◆ **Activity**:
Write out the lines from the top of the material through the line with "R5: 18k (NET11, VCC) -> none", exactly and with nothing added.

◆ **Listed entries**:
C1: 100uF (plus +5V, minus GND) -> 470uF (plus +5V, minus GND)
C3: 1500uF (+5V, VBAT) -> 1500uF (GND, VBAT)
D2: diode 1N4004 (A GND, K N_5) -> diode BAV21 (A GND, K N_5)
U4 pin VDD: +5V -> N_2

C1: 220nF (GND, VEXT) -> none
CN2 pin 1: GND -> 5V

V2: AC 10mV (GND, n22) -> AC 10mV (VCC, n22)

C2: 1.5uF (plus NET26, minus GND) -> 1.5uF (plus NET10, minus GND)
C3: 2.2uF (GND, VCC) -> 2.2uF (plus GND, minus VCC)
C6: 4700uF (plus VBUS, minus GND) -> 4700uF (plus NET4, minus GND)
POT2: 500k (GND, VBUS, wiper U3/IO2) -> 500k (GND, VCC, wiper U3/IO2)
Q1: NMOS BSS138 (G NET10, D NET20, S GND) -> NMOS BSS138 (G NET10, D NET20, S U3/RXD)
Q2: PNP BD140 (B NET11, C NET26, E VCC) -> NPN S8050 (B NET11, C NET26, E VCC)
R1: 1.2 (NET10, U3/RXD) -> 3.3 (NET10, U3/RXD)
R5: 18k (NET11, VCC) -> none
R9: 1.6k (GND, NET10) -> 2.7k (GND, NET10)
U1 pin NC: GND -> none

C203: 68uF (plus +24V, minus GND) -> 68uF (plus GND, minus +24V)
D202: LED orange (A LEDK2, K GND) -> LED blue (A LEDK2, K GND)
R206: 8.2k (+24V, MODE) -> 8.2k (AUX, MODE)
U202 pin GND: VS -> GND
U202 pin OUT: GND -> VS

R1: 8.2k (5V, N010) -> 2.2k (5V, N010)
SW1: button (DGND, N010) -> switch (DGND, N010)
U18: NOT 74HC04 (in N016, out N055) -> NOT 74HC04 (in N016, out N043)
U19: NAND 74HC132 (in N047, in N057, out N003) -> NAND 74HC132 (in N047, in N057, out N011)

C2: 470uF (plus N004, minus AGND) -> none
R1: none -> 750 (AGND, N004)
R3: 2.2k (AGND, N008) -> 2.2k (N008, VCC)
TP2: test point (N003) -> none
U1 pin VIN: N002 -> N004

◆ **Answer space**:
C1: 100uF (plus +5V, minus GND) -> 470uF (plus +5V, minus GND)
C3: 1500uF (+5V, VBAT) -> 1500uF (GND, VBAT)
D2: diode 1N4004 (A GND, K N_5) -> diode BAV21 (A GND, K N_5)
U4 pin VDD: +5V -> N_2

C1: 220nF (GND, VEXT) -> none
CN2 pin 1: GND -> 5V

V2: AC 10mV (GND, n22) -> AC 10mV (VCC, n22)

C2: 1.5uF (plus NET26, minus GND) -> 1.5uF (plus NET10, minus GND)
C3: 2.2uF (GND, VCC) -> 2.2uF (plus GND, minus VCC)
C6: 4700uF (plus VBUS, minus GND) -> 4700uF (plus NET4, minus GND)
POT2: 500k (GND, VBUS, wiper U3/IO2) -> 500k (GND, VCC, wiper U3/IO2)
Q1: NMOS BSS138 (G NET10, D NET20, S GND) -> NMOS BSS138 (G NET10, D NET20, S U3/RXD)
Q2: PNP BD140 (B NET11, C NET26, E VCC) -> NPN S8050 (B NET11, C NET26, E VCC)
R1: 1.2 (NET10, U3/RXD) -> 3.3 (NET10, U3/RXD)
R5: 18k (NET11, VCC) -> none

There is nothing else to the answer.